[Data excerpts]
══════════

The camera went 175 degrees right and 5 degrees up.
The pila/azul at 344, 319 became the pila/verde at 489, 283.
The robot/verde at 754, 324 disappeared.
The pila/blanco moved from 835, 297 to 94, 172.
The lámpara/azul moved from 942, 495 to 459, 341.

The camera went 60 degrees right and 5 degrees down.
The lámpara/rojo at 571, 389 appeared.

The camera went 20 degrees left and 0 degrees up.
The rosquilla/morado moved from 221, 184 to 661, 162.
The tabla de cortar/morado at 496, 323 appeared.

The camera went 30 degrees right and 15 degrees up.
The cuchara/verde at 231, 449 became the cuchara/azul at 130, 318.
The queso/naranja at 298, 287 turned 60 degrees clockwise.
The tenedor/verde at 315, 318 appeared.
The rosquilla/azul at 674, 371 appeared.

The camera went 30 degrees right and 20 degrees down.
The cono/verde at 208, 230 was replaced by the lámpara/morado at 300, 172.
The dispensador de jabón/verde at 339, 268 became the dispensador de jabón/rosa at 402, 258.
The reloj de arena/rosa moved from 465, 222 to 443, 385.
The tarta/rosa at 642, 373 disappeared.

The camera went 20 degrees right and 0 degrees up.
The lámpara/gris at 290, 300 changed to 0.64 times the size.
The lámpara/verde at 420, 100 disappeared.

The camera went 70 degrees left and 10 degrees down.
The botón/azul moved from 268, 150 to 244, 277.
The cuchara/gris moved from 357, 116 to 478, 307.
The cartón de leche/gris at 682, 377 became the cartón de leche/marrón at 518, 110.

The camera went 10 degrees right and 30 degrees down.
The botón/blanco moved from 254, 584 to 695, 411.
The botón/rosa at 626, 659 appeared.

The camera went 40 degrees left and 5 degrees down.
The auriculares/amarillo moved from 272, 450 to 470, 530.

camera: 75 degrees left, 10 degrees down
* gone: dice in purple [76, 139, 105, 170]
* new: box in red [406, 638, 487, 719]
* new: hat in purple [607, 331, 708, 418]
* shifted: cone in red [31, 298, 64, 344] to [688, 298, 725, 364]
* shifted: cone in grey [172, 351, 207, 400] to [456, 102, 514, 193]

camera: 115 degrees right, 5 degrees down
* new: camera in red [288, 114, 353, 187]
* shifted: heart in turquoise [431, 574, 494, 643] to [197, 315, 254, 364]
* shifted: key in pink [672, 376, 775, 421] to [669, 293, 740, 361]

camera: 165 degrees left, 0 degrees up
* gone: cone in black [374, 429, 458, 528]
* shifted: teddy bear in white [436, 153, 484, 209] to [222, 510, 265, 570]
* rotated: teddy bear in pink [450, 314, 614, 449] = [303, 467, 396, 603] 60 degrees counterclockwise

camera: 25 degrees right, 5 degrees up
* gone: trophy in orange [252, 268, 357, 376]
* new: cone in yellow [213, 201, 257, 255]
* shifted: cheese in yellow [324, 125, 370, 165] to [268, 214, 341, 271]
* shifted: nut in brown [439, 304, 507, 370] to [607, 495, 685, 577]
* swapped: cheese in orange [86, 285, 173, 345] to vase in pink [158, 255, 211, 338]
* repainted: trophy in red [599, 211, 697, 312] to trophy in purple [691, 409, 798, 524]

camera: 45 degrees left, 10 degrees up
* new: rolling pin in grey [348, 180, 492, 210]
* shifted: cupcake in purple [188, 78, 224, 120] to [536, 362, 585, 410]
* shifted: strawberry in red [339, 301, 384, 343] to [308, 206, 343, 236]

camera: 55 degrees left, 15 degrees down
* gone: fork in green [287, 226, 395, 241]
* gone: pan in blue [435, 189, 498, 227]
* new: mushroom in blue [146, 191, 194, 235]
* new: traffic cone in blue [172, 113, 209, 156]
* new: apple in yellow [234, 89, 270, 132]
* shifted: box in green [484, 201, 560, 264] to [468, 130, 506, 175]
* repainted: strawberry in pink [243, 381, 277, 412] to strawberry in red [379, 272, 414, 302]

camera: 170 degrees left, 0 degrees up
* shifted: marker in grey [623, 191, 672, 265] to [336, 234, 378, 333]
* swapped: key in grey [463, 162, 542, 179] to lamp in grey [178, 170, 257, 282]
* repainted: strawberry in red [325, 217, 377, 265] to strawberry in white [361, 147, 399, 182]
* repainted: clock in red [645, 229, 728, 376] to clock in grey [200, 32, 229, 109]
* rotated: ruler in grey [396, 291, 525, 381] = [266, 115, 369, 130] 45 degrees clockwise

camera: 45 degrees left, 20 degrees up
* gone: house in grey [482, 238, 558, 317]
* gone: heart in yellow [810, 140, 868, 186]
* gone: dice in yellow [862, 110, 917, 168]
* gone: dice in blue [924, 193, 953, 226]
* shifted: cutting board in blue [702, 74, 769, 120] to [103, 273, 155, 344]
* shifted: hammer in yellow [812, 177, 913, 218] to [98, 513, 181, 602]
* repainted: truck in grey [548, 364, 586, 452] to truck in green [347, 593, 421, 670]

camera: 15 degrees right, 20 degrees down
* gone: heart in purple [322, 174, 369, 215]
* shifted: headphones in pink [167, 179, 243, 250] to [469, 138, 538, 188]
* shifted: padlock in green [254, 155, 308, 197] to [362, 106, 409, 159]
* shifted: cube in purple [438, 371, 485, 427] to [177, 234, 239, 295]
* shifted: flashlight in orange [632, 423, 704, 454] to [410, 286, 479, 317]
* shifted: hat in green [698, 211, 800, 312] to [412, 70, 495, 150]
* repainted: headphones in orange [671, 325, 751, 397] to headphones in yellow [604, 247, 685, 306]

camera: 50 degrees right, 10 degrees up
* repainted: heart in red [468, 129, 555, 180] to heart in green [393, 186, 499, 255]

══════════

--- YOUR OBJECTIVE ---
Scan the records above for lines with the word "pila", then say how many there are, giving the number alone.

--- EXERCISE RESPONSE ---
2